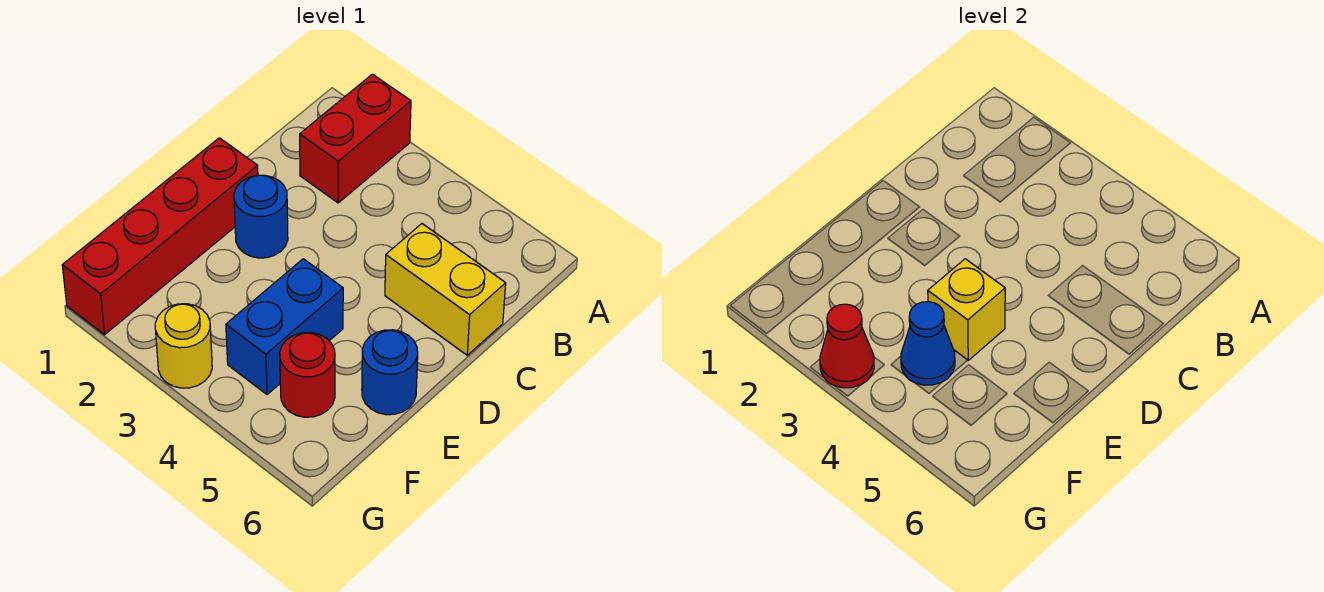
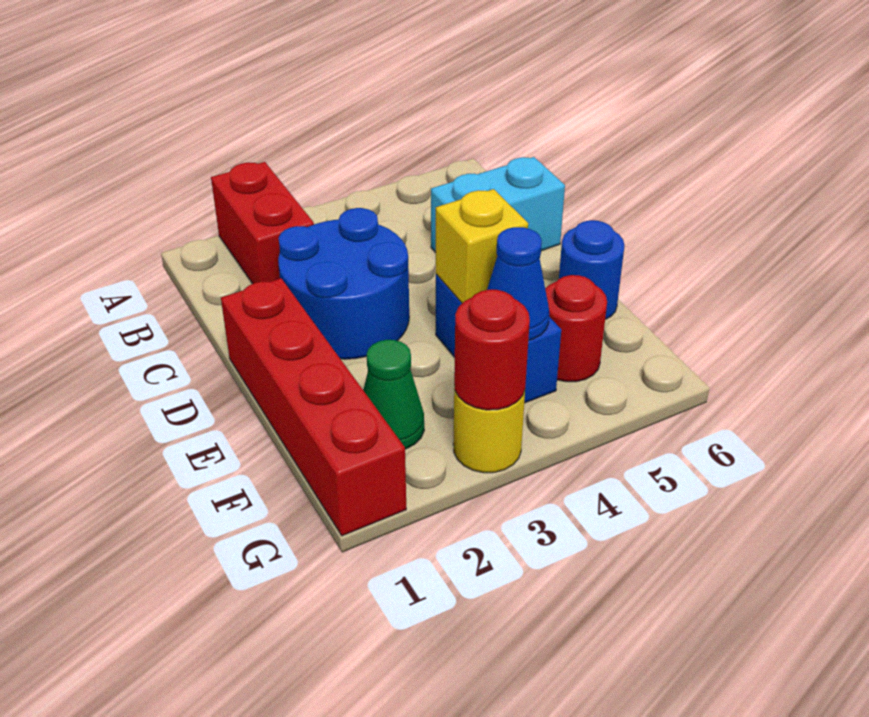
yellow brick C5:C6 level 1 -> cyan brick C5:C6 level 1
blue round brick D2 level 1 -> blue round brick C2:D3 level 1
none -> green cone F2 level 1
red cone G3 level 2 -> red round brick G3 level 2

■ ■ ■ ■ ■

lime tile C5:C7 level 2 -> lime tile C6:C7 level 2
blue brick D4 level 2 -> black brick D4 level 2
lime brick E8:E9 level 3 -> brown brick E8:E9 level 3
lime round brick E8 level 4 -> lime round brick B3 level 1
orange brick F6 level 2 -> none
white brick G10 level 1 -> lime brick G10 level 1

■ ■ ■ ■ ■

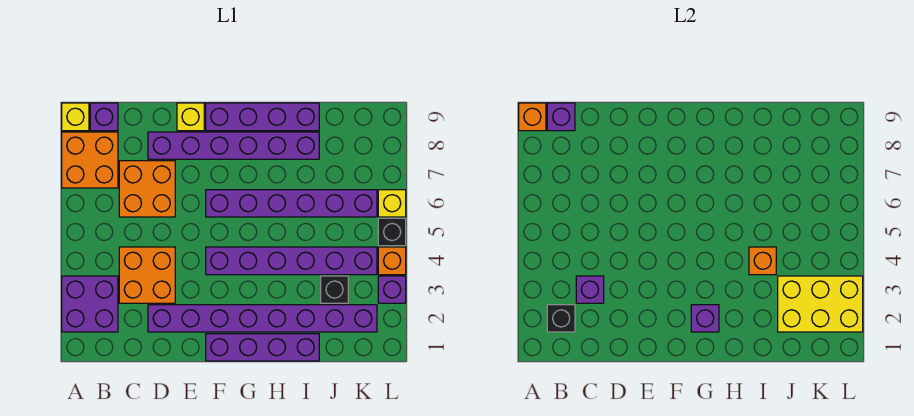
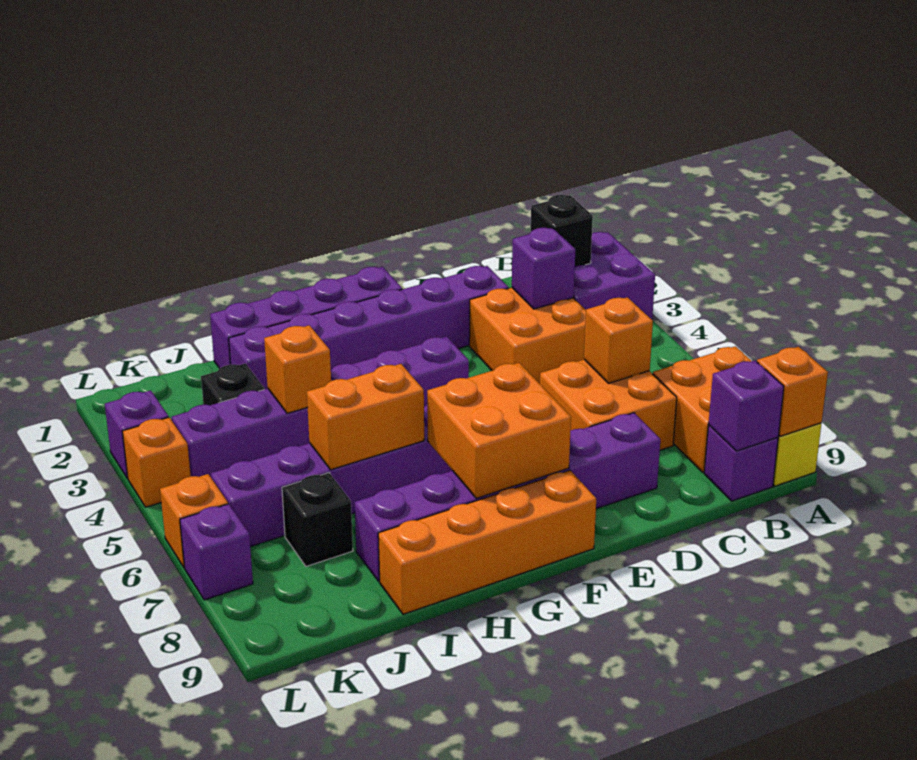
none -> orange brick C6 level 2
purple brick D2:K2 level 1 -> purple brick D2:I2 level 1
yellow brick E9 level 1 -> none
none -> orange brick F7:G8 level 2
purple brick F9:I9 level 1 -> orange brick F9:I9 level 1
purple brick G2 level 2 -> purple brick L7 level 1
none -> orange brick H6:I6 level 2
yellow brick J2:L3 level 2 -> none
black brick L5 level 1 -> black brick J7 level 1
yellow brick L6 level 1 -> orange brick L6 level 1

■ ■ ■ ■ ■

* _THE PROBLEM_:
Of all the entries above, output exactly the lines between the one holding "blue brick D4" and the one holding "white brick G10", inclusive.

* _FINISHED TASK_:
blue brick D4 level 2 -> black brick D4 level 2
lime brick E8:E9 level 3 -> brown brick E8:E9 level 3
lime round brick E8 level 4 -> lime round brick B3 level 1
orange brick F6 level 2 -> none
white brick G10 level 1 -> lime brick G10 level 1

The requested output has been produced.